— MATERIALS PROVIDED —
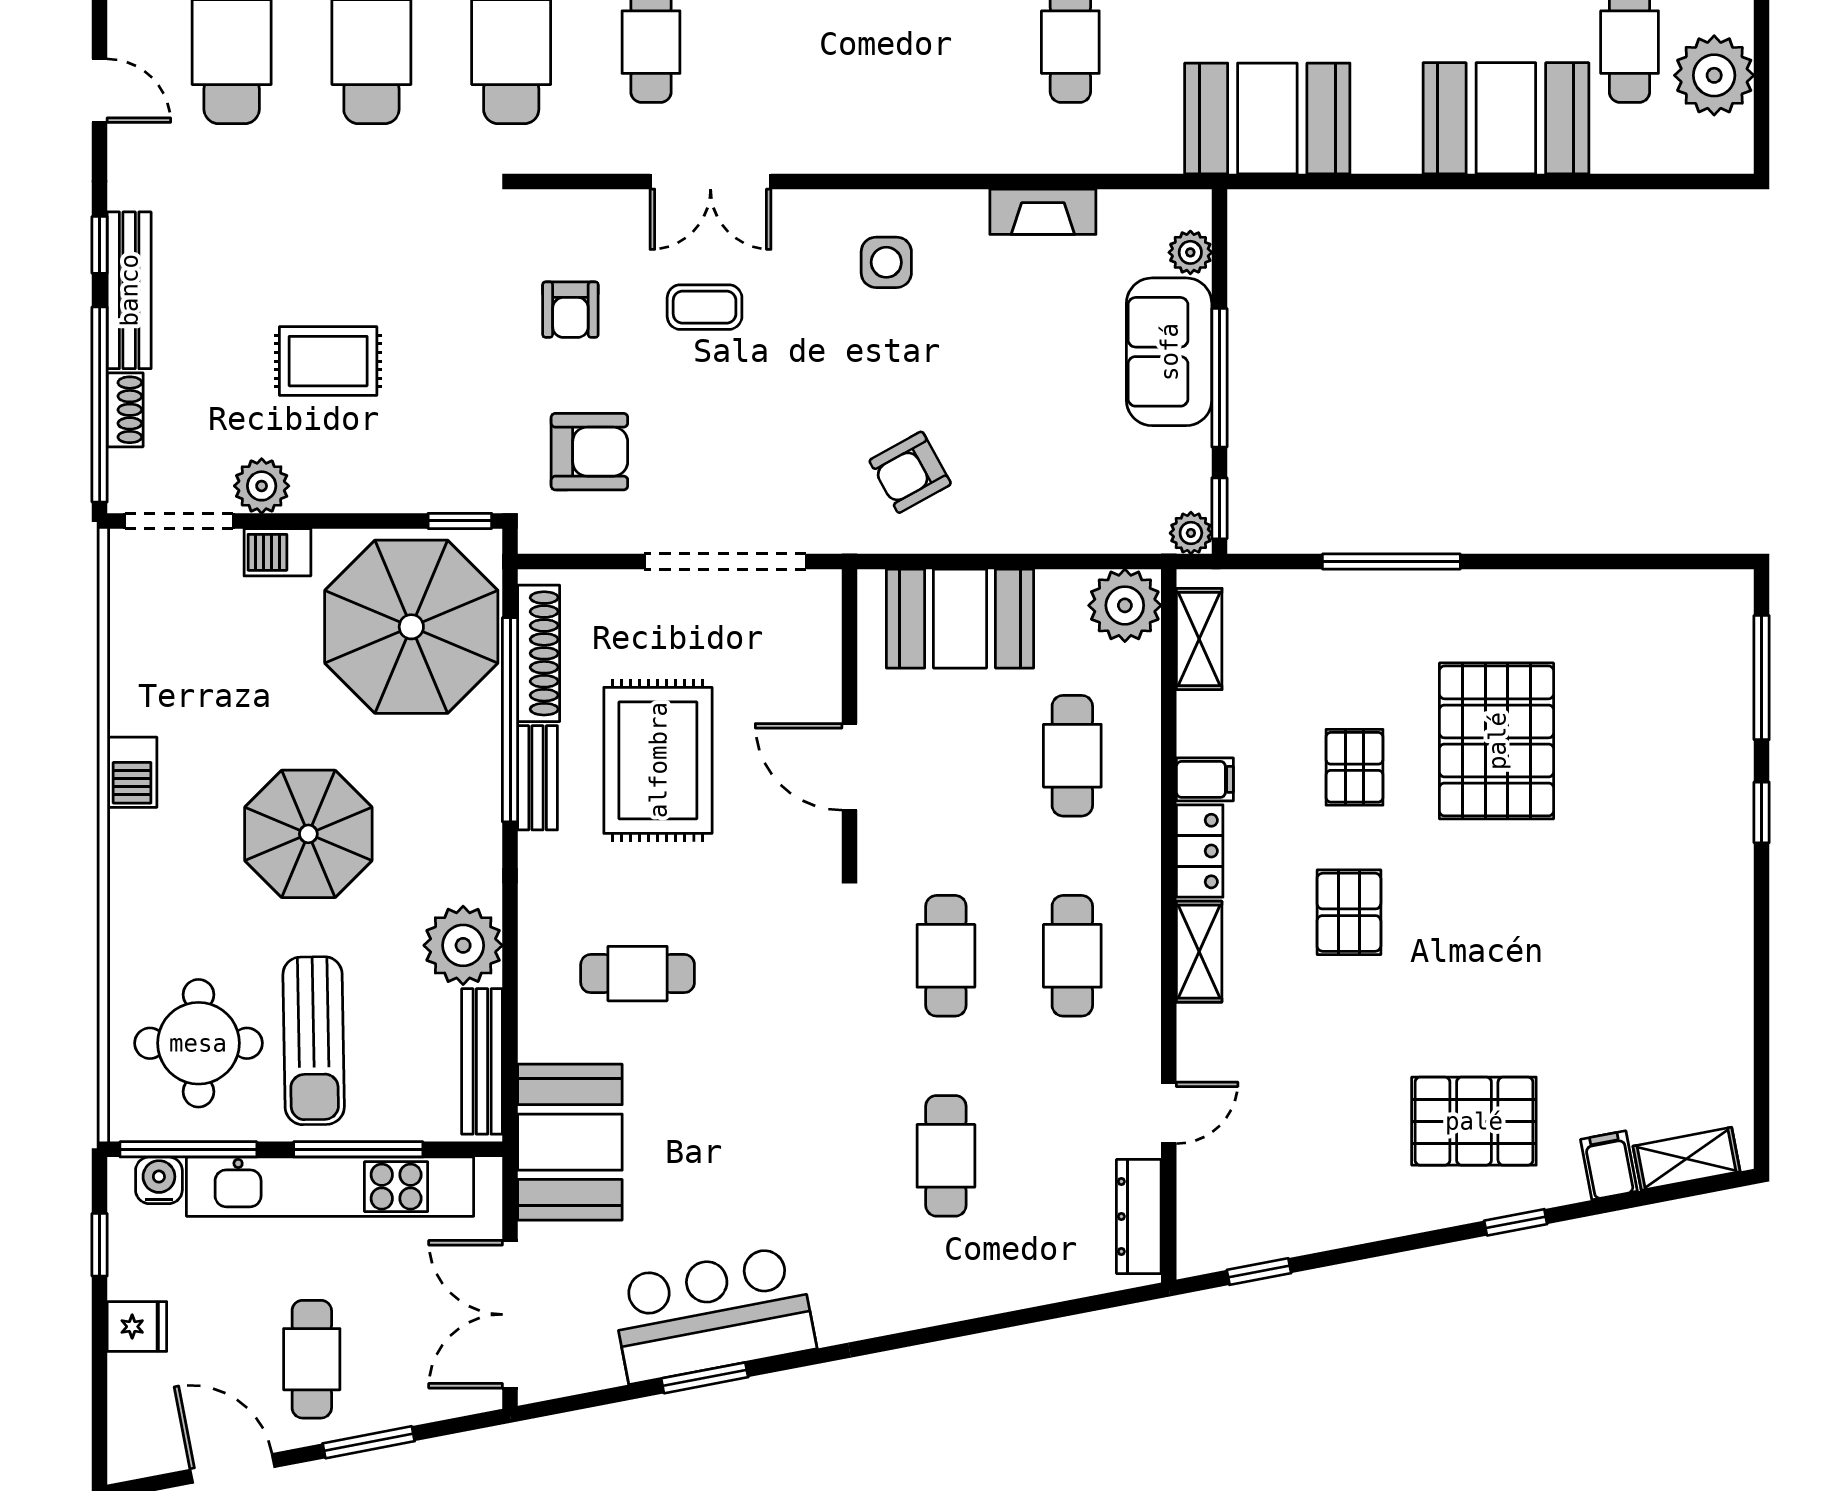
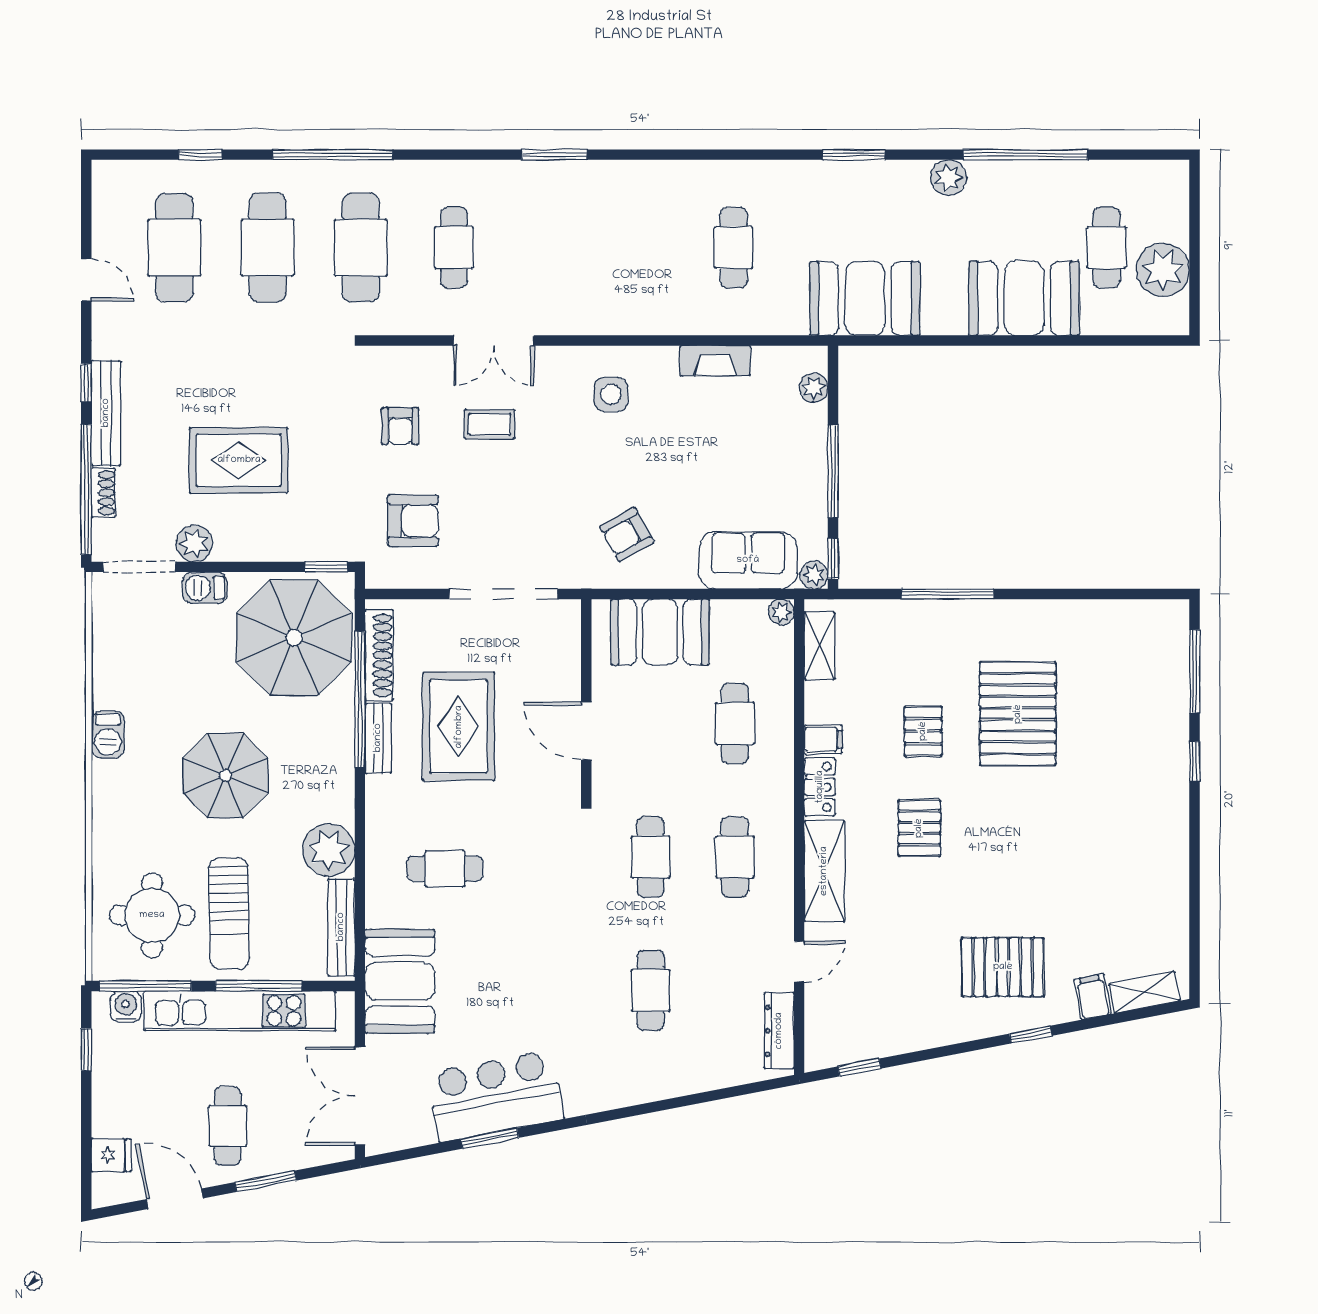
sofa: (1169, 352) -> (748, 560), moved, turned 90
rug: (328, 361) -> (239, 460), width x1.36, depth x1.43
plant: (1125, 605) -> (781, 612), width x0.53, depth x0.53
shelving: (1199, 952) -> (824, 871), width x1.50, depth x1.33
fridge: (137, 1327) -> (111, 1155), moved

— HOW TO COMPLETE THIS TASK —
All lines from the one containing "rug: (328, 361)" through the final line of the records above are to be set down exactly, and no other line is to appear.

— RESPONSE AREA —
rug: (328, 361) -> (239, 460), width x1.36, depth x1.43
plant: (1125, 605) -> (781, 612), width x0.53, depth x0.53
shelving: (1199, 952) -> (824, 871), width x1.50, depth x1.33
fridge: (137, 1327) -> (111, 1155), moved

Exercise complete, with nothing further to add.